### Required action
Your output should be the records below, word for word and picture-free.

### Dataset extract
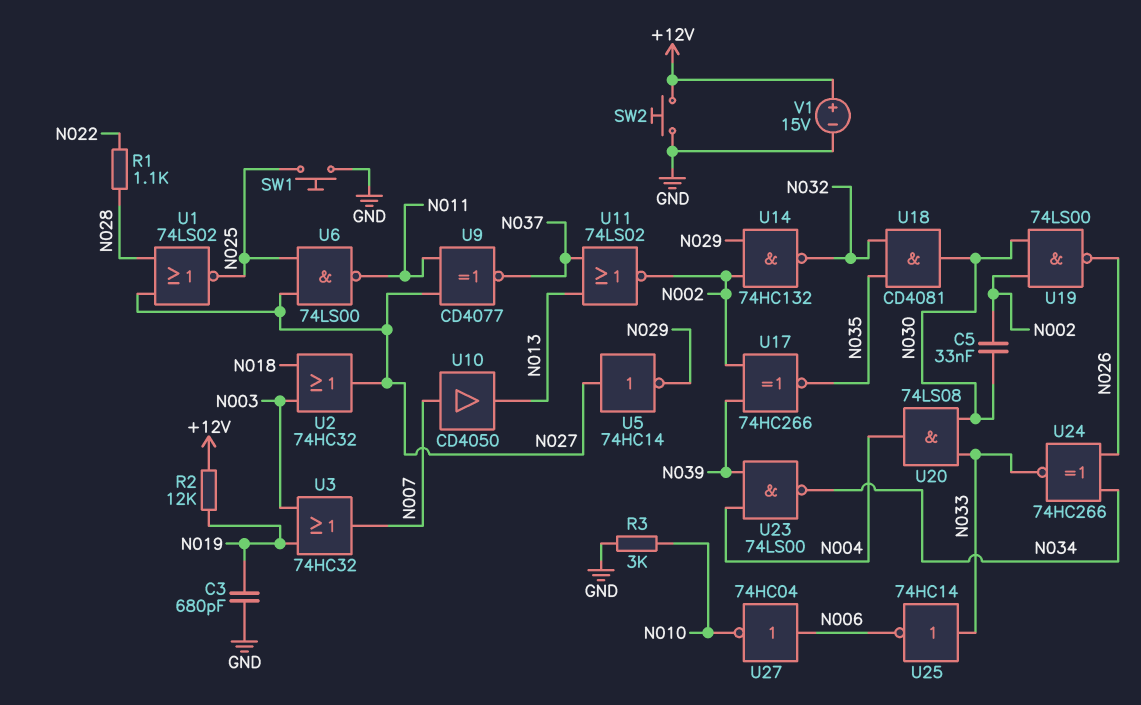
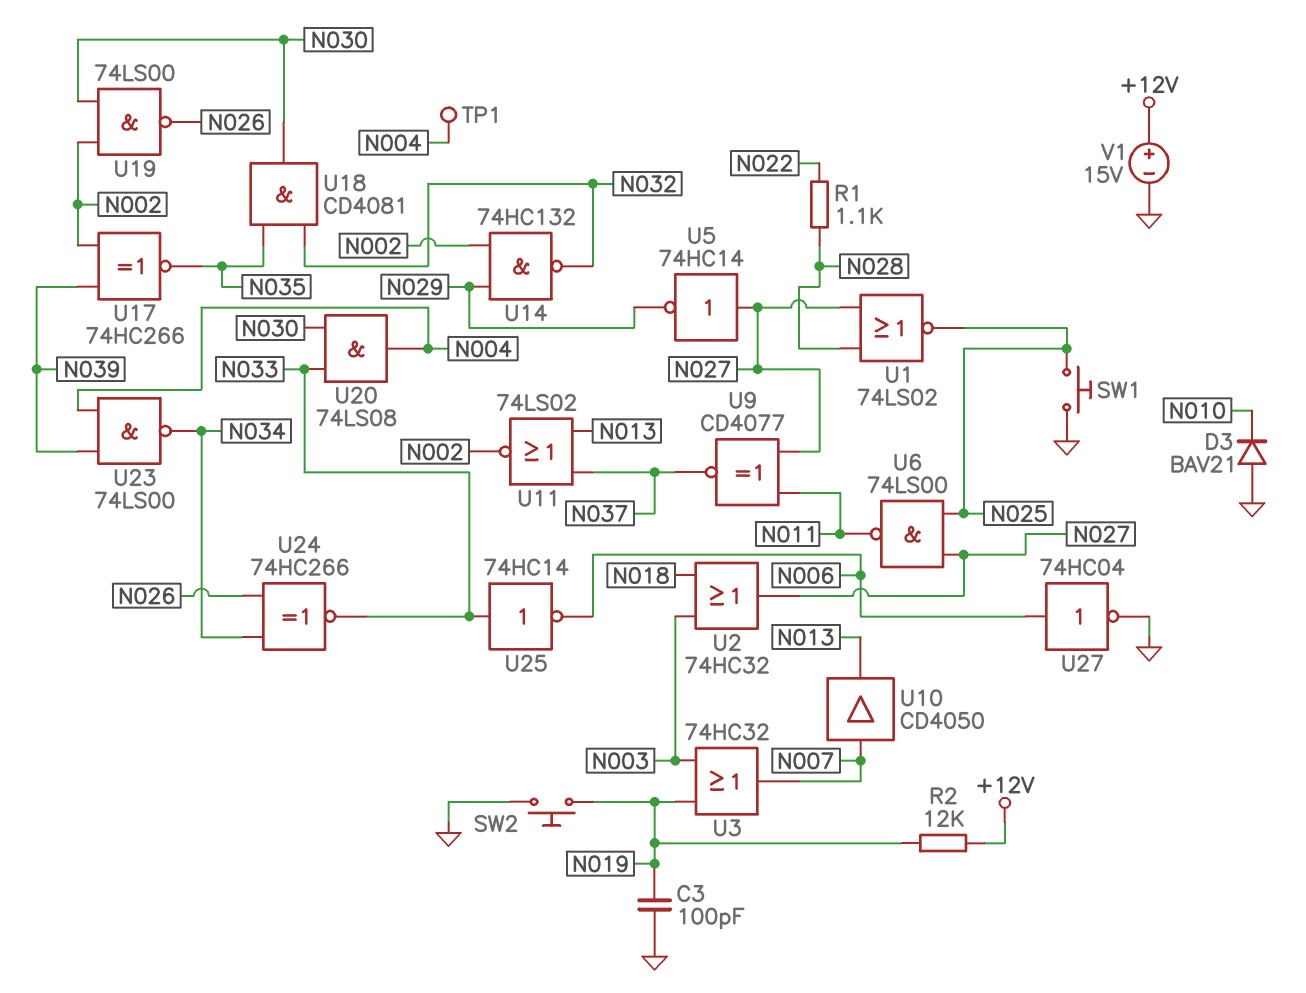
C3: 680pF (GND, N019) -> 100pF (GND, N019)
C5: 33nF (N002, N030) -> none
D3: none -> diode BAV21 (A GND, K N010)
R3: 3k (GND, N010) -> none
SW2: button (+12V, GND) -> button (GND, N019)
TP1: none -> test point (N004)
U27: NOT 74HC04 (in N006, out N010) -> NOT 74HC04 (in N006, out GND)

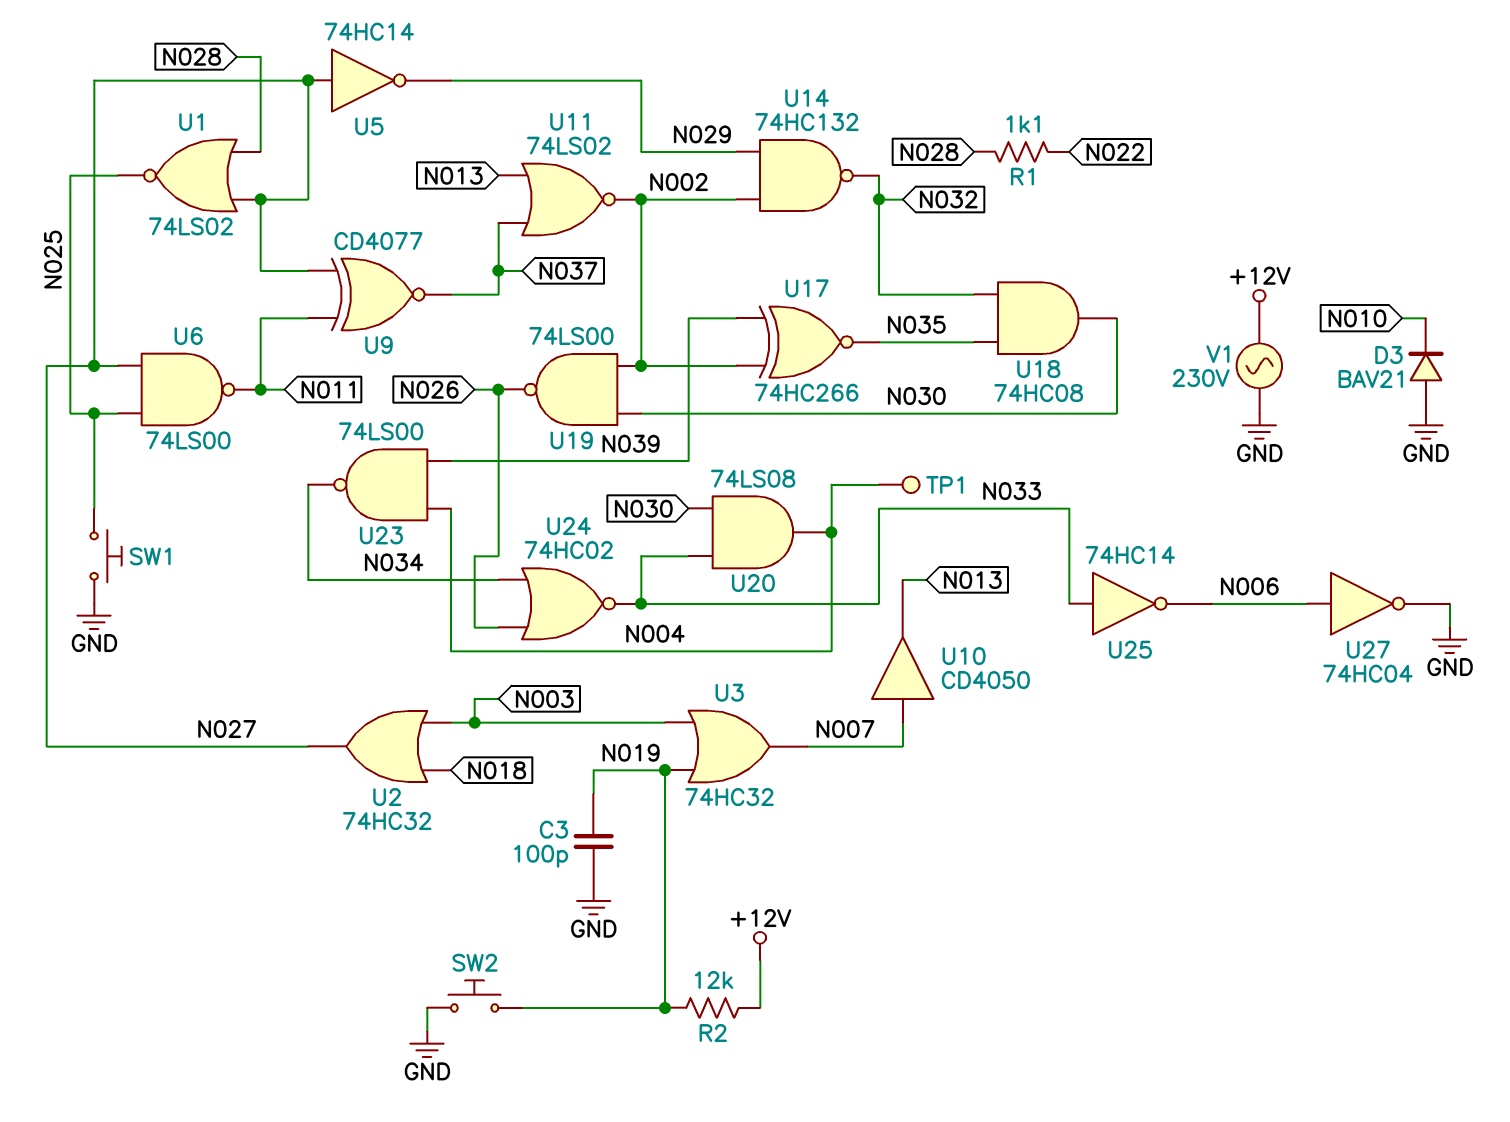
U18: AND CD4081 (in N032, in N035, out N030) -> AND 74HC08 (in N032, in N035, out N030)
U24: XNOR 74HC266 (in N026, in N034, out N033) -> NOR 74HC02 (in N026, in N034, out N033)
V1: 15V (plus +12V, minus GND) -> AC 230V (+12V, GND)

### Response to this exercise
C3: 680pF (GND, N019) -> 100pF (GND, N019)
C5: 33nF (N002, N030) -> none
D3: none -> diode BAV21 (A GND, K N010)
R3: 3k (GND, N010) -> none
SW2: button (+12V, GND) -> button (GND, N019)
TP1: none -> test point (N004)
U27: NOT 74HC04 (in N006, out N010) -> NOT 74HC04 (in N006, out GND)

U18: AND CD4081 (in N032, in N035, out N030) -> AND 74HC08 (in N032, in N035, out N030)
U24: XNOR 74HC266 (in N026, in N034, out N033) -> NOR 74HC02 (in N026, in N034, out N033)
V1: 15V (plus +12V, minus GND) -> AC 230V (+12V, GND)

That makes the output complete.